## Problem statement
The lines below starting at the line containing "(597, 331) = (399, 396): purple star -> none" and ending at the line containing "(435, 459) = (672, 273): blue" are to be repeated exactly, with both ends kept and nothing else added.

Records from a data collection
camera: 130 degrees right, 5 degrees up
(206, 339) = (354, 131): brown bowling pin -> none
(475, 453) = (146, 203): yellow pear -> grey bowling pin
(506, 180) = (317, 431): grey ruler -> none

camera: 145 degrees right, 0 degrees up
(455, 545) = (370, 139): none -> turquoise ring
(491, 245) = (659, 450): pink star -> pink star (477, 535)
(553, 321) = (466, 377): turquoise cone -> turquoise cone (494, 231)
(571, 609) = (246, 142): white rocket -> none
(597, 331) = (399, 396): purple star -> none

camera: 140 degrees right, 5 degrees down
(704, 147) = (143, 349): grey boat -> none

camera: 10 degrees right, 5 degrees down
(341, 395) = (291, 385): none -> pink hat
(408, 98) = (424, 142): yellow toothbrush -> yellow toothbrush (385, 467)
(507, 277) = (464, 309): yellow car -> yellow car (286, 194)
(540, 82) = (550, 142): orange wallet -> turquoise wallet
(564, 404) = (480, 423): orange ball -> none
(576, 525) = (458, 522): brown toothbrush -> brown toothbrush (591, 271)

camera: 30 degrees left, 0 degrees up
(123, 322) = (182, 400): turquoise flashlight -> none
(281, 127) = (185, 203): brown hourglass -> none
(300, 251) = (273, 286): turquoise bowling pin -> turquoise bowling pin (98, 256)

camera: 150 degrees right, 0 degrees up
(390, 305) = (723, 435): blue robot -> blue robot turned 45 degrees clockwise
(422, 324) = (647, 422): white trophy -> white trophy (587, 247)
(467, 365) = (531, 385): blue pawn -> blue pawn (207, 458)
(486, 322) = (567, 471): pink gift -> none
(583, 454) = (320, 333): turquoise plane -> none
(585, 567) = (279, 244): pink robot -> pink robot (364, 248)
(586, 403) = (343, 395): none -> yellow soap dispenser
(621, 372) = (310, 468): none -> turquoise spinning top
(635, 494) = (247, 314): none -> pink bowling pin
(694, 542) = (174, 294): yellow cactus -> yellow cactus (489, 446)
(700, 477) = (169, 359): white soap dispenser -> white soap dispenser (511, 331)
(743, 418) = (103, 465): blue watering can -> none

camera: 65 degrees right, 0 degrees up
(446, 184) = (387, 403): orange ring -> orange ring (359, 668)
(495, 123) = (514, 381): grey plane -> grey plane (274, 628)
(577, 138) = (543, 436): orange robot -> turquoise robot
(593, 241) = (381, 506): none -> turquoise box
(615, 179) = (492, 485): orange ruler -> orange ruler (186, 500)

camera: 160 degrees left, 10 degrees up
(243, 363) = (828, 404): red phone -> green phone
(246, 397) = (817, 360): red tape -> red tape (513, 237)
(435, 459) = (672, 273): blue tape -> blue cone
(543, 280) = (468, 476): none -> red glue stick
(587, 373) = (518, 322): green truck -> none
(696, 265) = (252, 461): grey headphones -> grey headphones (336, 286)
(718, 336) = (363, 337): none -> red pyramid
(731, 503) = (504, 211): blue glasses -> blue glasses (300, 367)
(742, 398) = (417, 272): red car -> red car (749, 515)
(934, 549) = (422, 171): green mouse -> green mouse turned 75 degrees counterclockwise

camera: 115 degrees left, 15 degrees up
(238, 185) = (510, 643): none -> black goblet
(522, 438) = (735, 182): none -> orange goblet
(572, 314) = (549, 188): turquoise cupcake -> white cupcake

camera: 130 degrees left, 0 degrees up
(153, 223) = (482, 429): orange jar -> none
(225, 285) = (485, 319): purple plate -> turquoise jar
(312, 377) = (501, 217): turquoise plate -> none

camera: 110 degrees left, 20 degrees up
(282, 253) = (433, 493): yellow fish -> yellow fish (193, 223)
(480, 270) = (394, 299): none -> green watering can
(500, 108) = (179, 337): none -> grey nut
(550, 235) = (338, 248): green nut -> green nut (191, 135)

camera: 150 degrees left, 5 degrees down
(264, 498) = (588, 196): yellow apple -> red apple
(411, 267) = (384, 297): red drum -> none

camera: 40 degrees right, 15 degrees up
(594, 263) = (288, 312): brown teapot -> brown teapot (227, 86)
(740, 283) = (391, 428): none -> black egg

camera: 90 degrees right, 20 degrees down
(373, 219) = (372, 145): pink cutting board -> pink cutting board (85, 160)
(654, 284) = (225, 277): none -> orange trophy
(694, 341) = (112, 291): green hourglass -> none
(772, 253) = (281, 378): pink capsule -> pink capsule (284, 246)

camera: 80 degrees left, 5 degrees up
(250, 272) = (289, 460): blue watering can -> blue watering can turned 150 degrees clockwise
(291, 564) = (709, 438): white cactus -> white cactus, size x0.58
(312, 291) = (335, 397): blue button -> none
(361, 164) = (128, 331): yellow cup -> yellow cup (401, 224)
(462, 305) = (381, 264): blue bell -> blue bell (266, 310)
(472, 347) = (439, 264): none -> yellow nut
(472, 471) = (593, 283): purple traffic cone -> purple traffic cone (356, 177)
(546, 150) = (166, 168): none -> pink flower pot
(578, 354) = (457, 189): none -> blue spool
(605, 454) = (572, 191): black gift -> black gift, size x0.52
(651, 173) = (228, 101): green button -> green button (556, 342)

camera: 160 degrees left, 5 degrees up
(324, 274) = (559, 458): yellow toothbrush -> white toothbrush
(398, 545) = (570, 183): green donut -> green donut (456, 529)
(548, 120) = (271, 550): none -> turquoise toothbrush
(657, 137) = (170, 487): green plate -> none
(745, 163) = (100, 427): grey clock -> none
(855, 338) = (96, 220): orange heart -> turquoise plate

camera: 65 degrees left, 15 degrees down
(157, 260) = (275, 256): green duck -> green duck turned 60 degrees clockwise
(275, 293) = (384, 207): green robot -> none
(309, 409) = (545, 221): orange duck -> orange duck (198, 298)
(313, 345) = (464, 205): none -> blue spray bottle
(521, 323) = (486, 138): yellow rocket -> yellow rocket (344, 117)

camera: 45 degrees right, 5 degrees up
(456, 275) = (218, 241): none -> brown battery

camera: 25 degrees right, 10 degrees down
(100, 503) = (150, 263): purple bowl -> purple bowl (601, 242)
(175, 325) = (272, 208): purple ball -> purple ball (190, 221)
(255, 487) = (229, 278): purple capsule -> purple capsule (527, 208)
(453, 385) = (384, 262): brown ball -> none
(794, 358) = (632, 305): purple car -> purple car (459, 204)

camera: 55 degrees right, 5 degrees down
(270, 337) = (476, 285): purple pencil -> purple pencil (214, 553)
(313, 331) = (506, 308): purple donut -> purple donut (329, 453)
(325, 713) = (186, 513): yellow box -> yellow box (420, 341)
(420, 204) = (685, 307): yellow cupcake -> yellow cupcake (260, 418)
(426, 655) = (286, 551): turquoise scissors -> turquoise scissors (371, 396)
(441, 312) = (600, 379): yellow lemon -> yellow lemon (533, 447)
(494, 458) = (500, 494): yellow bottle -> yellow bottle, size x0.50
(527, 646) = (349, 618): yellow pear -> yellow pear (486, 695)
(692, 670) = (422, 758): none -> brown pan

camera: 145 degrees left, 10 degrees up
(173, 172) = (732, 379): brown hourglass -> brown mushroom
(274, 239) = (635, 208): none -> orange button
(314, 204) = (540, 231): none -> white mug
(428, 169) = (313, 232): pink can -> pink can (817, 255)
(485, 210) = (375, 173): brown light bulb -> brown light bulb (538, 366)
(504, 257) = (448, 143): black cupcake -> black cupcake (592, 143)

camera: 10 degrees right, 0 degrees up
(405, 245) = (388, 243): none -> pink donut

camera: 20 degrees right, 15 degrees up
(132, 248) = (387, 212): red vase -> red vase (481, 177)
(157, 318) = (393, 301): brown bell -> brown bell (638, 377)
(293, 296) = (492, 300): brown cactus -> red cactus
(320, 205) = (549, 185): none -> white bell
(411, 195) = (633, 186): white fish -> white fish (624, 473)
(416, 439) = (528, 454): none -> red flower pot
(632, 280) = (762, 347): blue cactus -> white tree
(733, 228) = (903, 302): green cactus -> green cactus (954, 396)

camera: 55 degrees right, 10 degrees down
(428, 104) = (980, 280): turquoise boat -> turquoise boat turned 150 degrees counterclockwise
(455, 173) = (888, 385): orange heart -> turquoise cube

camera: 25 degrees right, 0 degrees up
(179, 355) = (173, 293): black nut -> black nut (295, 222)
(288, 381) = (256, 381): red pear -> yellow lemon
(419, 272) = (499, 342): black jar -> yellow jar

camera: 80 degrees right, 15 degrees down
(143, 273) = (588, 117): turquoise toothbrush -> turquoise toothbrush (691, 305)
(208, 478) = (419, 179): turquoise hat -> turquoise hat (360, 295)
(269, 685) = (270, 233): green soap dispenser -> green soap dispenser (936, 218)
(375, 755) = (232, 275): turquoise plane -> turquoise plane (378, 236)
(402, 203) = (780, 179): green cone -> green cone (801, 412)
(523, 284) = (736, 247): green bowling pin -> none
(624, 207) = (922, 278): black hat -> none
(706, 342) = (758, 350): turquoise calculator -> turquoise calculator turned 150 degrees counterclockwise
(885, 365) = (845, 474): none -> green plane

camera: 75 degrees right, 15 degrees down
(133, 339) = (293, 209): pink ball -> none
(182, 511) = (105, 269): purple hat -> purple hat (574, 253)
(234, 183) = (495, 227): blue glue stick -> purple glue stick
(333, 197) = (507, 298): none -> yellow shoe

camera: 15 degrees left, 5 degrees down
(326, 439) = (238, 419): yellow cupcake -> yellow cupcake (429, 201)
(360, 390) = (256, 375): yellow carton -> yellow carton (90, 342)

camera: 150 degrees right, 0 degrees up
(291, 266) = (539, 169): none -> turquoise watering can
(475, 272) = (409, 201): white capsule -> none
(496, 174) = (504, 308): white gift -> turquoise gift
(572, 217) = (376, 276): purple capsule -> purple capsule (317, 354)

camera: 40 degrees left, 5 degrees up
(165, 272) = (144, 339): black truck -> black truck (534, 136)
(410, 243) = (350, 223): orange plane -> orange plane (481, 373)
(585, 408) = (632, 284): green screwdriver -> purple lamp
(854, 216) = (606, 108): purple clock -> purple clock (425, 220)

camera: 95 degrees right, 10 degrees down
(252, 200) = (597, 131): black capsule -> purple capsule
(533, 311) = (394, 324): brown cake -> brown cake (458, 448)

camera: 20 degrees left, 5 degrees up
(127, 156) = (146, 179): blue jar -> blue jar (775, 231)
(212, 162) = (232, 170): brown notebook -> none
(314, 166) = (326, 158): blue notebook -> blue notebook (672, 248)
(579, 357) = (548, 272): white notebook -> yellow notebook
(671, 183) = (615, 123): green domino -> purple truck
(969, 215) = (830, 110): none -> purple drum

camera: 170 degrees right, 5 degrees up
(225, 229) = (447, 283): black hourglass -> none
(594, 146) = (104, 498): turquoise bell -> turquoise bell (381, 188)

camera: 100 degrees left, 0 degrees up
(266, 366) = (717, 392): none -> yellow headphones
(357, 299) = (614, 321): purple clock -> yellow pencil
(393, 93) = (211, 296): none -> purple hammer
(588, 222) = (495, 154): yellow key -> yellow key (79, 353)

## Answer area
(597, 331) = (399, 396): purple star -> none

camera: 140 degrees right, 5 degrees down
(704, 147) = (143, 349): grey boat -> none

camera: 10 degrees right, 5 degrees down
(341, 395) = (291, 385): none -> pink hat
(408, 98) = (424, 142): yellow toothbrush -> yellow toothbrush (385, 467)
(507, 277) = (464, 309): yellow car -> yellow car (286, 194)
(540, 82) = (550, 142): orange wallet -> turquoise wallet
(564, 404) = (480, 423): orange ball -> none
(576, 525) = (458, 522): brown toothbrush -> brown toothbrush (591, 271)

camera: 30 degrees left, 0 degrees up
(123, 322) = (182, 400): turquoise flashlight -> none
(281, 127) = (185, 203): brown hourglass -> none
(300, 251) = (273, 286): turquoise bowling pin -> turquoise bowling pin (98, 256)

camera: 150 degrees right, 0 degrees up
(390, 305) = (723, 435): blue robot -> blue robot turned 45 degrees clockwise
(422, 324) = (647, 422): white trophy -> white trophy (587, 247)
(467, 365) = (531, 385): blue pawn -> blue pawn (207, 458)
(486, 322) = (567, 471): pink gift -> none
(583, 454) = (320, 333): turquoise plane -> none
(585, 567) = (279, 244): pink robot -> pink robot (364, 248)
(586, 403) = (343, 395): none -> yellow soap dispenser
(621, 372) = (310, 468): none -> turquoise spinning top
(635, 494) = (247, 314): none -> pink bowling pin
(694, 542) = (174, 294): yellow cactus -> yellow cactus (489, 446)
(700, 477) = (169, 359): white soap dispenser -> white soap dispenser (511, 331)
(743, 418) = (103, 465): blue watering can -> none

camera: 65 degrees right, 0 degrees up
(446, 184) = (387, 403): orange ring -> orange ring (359, 668)
(495, 123) = (514, 381): grey plane -> grey plane (274, 628)
(577, 138) = (543, 436): orange robot -> turquoise robot
(593, 241) = (381, 506): none -> turquoise box
(615, 179) = (492, 485): orange ruler -> orange ruler (186, 500)

camera: 160 degrees left, 10 degrees up
(243, 363) = (828, 404): red phone -> green phone
(246, 397) = (817, 360): red tape -> red tape (513, 237)
(435, 459) = (672, 273): blue tape -> blue cone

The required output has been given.